(DATASET CONTENT)

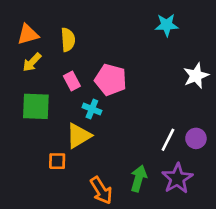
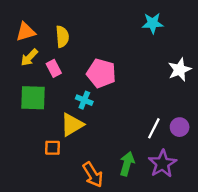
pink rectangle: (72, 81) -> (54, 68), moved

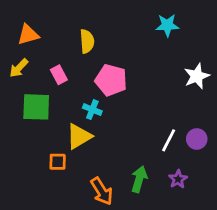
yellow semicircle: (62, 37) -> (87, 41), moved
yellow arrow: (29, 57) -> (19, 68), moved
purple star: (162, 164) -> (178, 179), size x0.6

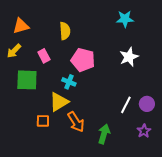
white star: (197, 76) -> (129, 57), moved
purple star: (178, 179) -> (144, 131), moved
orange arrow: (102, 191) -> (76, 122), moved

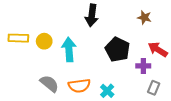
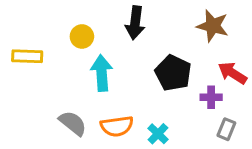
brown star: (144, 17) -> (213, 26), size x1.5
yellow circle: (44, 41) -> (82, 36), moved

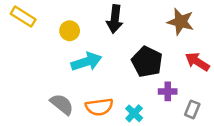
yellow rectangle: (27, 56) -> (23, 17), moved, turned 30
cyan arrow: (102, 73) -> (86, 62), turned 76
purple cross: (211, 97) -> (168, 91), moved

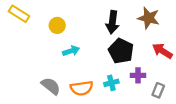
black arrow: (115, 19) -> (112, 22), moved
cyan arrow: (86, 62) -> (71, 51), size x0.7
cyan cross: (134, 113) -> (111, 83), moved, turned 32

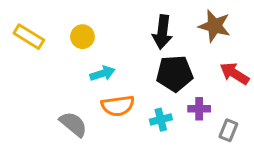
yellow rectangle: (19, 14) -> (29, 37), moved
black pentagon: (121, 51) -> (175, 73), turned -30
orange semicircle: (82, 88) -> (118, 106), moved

(End DATASET CONTENT)
(DATASET CONTENT)

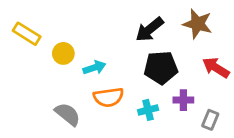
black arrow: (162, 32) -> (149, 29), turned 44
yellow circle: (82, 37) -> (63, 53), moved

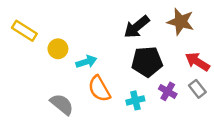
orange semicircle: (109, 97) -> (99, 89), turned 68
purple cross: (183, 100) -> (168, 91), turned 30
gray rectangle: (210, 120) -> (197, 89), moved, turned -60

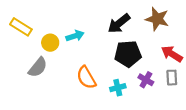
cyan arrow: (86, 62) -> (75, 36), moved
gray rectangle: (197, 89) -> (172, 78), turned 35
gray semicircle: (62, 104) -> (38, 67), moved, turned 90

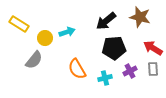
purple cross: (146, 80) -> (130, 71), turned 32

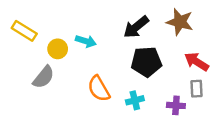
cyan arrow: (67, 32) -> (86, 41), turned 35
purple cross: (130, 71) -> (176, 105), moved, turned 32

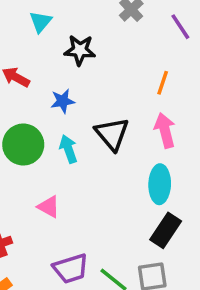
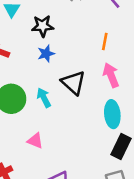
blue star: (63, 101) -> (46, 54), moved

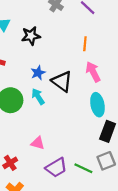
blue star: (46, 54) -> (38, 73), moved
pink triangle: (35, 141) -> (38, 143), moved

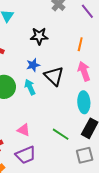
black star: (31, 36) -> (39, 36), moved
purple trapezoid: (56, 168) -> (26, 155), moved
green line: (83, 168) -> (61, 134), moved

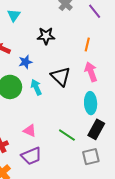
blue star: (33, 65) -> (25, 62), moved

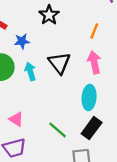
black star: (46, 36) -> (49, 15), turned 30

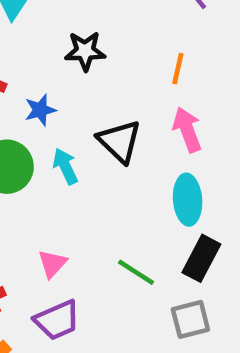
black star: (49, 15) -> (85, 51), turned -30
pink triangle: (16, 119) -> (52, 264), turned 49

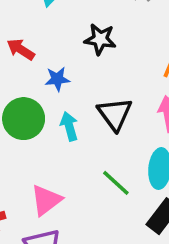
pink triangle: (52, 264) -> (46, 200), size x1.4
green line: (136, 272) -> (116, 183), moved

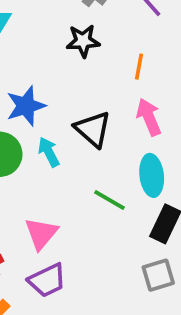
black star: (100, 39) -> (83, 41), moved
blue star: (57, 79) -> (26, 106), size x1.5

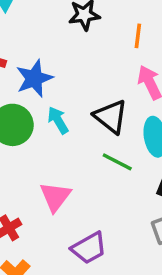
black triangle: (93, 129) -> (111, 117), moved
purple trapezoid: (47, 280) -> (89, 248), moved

(End DATASET CONTENT)

** WHAT IS REQUIRED **
Among the records above, locate the line containing "orange arrow: (102, 191) -> (76, 122), moved" and the line containing "cyan arrow: (86, 62) -> (71, 51), size x0.7", then transcribe exactly the lines starting at the first and ending at the second, with no pictures.

** YOUR SOLUTION **
orange arrow: (102, 191) -> (76, 122), moved

brown star: (144, 17) -> (213, 26), size x1.5
yellow circle: (44, 41) -> (82, 36), moved

yellow rectangle: (27, 56) -> (23, 17), moved, turned 30
cyan arrow: (102, 73) -> (86, 62), turned 76
purple cross: (211, 97) -> (168, 91), moved

black arrow: (115, 19) -> (112, 22), moved
cyan arrow: (86, 62) -> (71, 51), size x0.7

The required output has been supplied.